Data in this exercise:
** start **

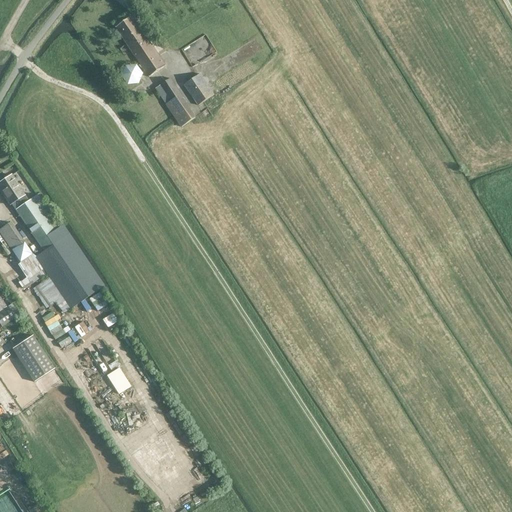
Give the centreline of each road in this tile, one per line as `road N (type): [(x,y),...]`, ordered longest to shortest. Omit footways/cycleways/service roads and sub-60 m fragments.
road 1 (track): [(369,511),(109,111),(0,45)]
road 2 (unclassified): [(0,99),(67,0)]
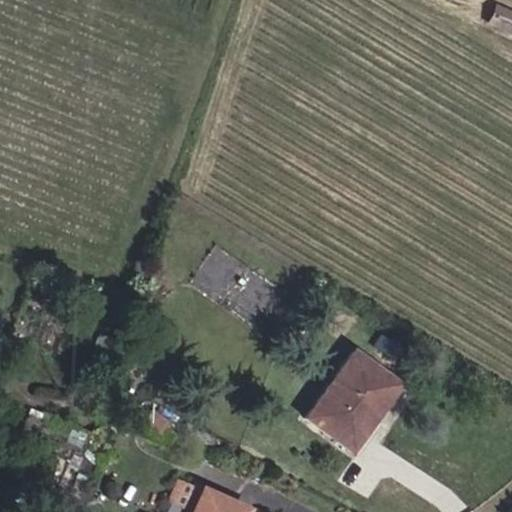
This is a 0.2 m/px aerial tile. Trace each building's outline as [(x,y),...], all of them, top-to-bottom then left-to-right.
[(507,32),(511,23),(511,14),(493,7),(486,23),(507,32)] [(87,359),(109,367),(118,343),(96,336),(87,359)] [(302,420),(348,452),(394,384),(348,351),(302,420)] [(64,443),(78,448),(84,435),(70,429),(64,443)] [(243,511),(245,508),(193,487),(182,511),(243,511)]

** end **
** start **

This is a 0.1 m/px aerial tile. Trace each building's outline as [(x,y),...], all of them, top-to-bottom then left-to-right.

** end **

What you should do: Reproduce verbatim the lines of the material running from the line with "Give the centreline" up to and including the line with "road 2 (unclassified): [(0,99),(67,0)]", and nothing else.

The result:
Give the centreline of each road in this tile, one per line as `road N (type): [(x,y),...]`, ordered longest to shortest. Omit footways/cycleways/service roads and sub-60 m fragments.
road 1 (track): [(369,511),(109,111),(0,45)]
road 2 (unclassified): [(0,99),(67,0)]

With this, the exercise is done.